[[ Records for the task open ]]
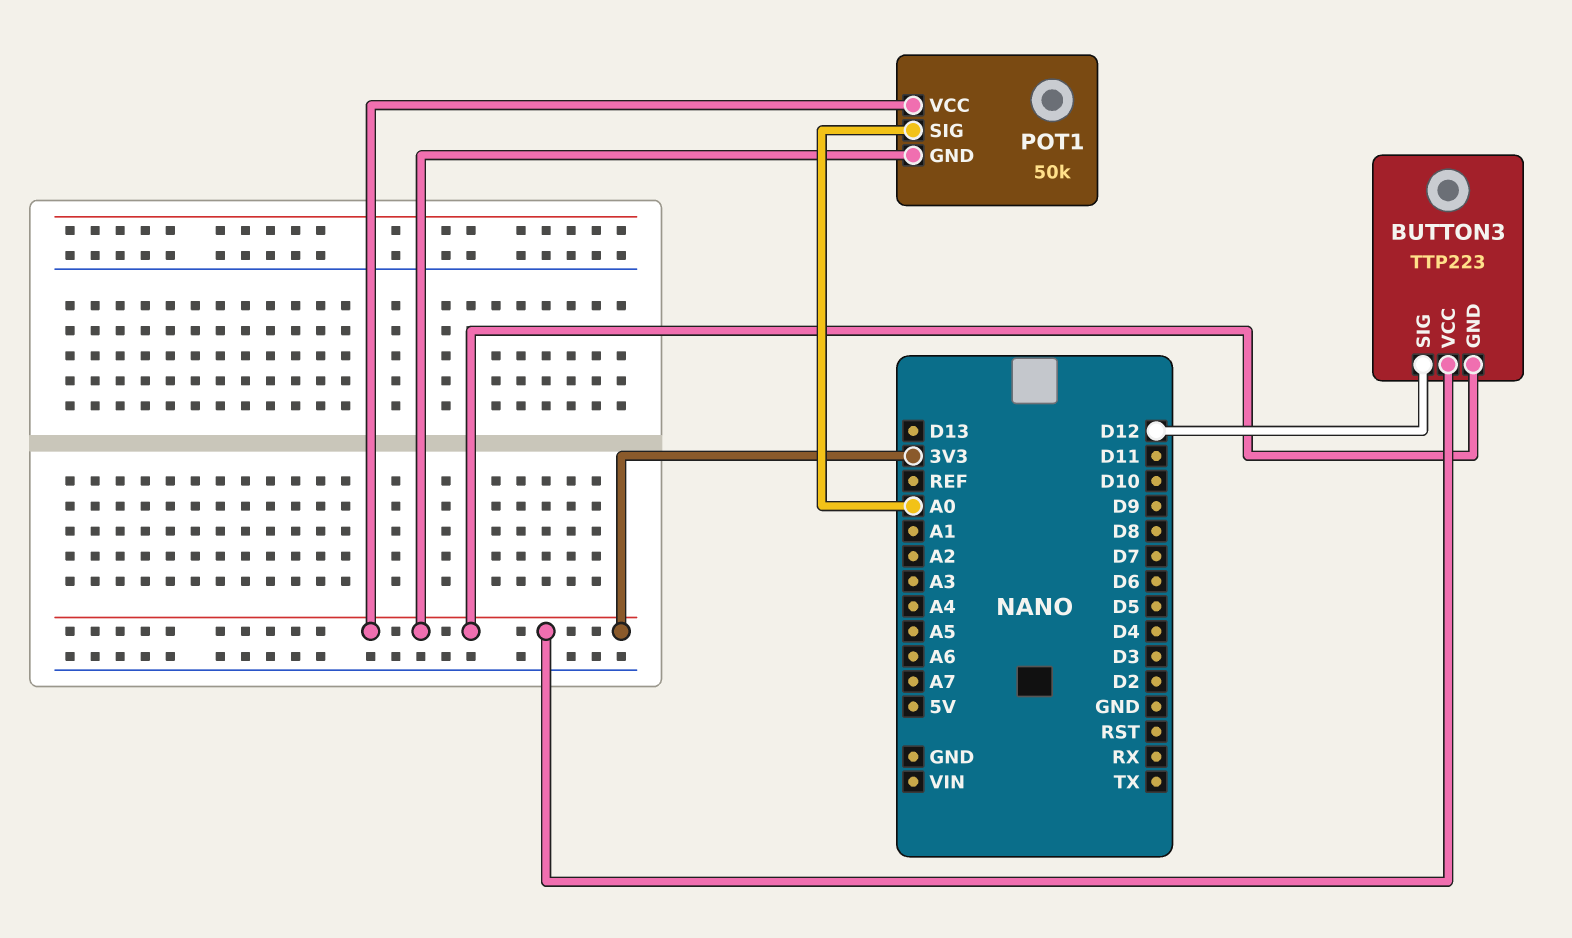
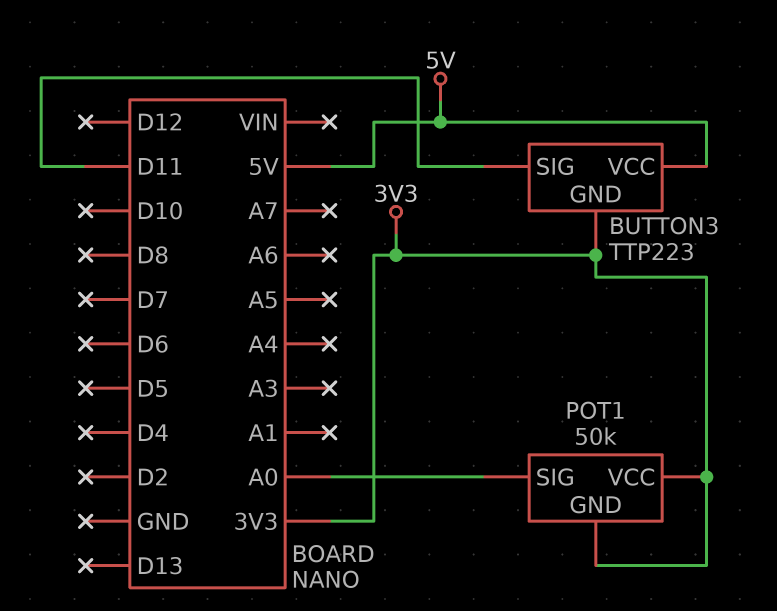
BUTTON3 pin SIG: D12 -> D11
BUTTON3 pin VCC: 3V3 -> 5V

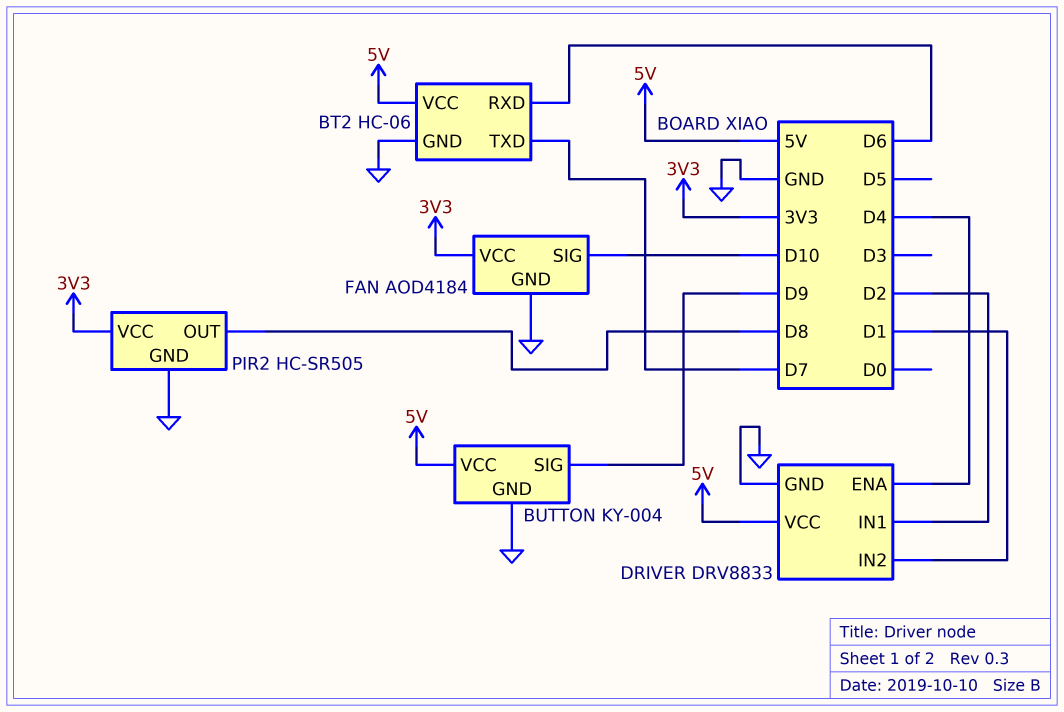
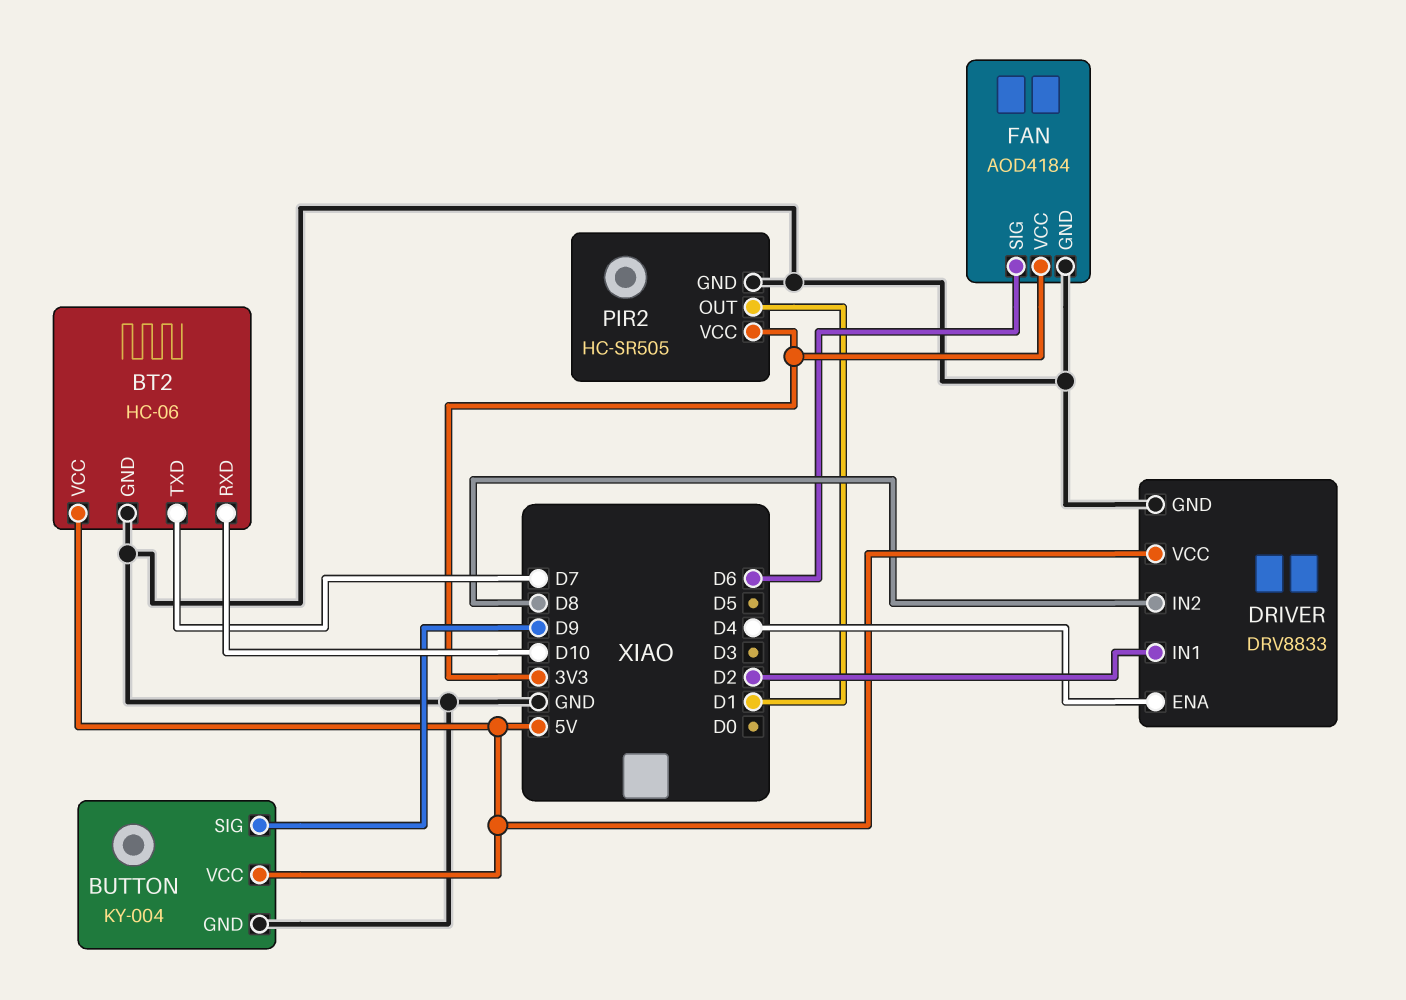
BT2 pin RXD: D6 -> D10
DRIVER pin IN2: D1 -> D8
FAN pin SIG: D10 -> D6
PIR2 pin OUT: D8 -> D1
[[ Records for the task closed ]]
> Work instructions: Repeat all entries exactly, pictures excluded.

> Finished task:
BUTTON3 pin SIG: D12 -> D11
BUTTON3 pin VCC: 3V3 -> 5V

BT2 pin RXD: D6 -> D10
DRIVER pin IN2: D1 -> D8
FAN pin SIG: D10 -> D6
PIR2 pin OUT: D8 -> D1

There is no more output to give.